(Change listing data)
######
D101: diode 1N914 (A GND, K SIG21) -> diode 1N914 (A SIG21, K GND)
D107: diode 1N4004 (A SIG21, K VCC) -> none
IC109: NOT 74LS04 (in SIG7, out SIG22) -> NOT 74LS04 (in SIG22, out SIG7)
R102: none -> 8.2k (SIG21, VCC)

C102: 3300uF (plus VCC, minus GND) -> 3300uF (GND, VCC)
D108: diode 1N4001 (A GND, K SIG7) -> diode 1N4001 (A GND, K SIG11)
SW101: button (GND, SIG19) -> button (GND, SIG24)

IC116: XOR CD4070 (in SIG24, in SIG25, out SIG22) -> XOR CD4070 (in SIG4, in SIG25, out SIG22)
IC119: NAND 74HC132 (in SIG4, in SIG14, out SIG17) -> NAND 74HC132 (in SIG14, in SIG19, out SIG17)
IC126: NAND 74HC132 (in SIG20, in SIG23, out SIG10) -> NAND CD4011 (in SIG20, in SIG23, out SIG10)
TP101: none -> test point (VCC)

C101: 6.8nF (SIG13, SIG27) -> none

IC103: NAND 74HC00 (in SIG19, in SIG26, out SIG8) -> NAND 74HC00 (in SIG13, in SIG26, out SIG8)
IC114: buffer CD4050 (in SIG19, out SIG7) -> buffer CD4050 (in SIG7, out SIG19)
######
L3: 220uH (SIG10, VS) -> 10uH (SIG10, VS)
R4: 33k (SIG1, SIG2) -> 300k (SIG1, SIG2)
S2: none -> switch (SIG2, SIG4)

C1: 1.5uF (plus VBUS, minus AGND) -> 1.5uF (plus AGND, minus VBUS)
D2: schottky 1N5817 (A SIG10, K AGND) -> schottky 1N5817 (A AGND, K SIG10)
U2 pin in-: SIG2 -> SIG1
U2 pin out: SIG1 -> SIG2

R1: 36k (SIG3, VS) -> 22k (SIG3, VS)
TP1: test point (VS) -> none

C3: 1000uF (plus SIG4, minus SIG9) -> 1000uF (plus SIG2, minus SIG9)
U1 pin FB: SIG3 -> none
######
_Try it:_ Of the lines above, retype only those from the line containing "SW101: button (GND, SIG19)" through the line containing "IC114: buffer CD4050", including both, exactly.

_Finished task:_
SW101: button (GND, SIG19) -> button (GND, SIG24)

IC116: XOR CD4070 (in SIG24, in SIG25, out SIG22) -> XOR CD4070 (in SIG4, in SIG25, out SIG22)
IC119: NAND 74HC132 (in SIG4, in SIG14, out SIG17) -> NAND 74HC132 (in SIG14, in SIG19, out SIG17)
IC126: NAND 74HC132 (in SIG20, in SIG23, out SIG10) -> NAND CD4011 (in SIG20, in SIG23, out SIG10)
TP101: none -> test point (VCC)

C101: 6.8nF (SIG13, SIG27) -> none

IC103: NAND 74HC00 (in SIG19, in SIG26, out SIG8) -> NAND 74HC00 (in SIG13, in SIG26, out SIG8)
IC114: buffer CD4050 (in SIG19, out SIG7) -> buffer CD4050 (in SIG7, out SIG19)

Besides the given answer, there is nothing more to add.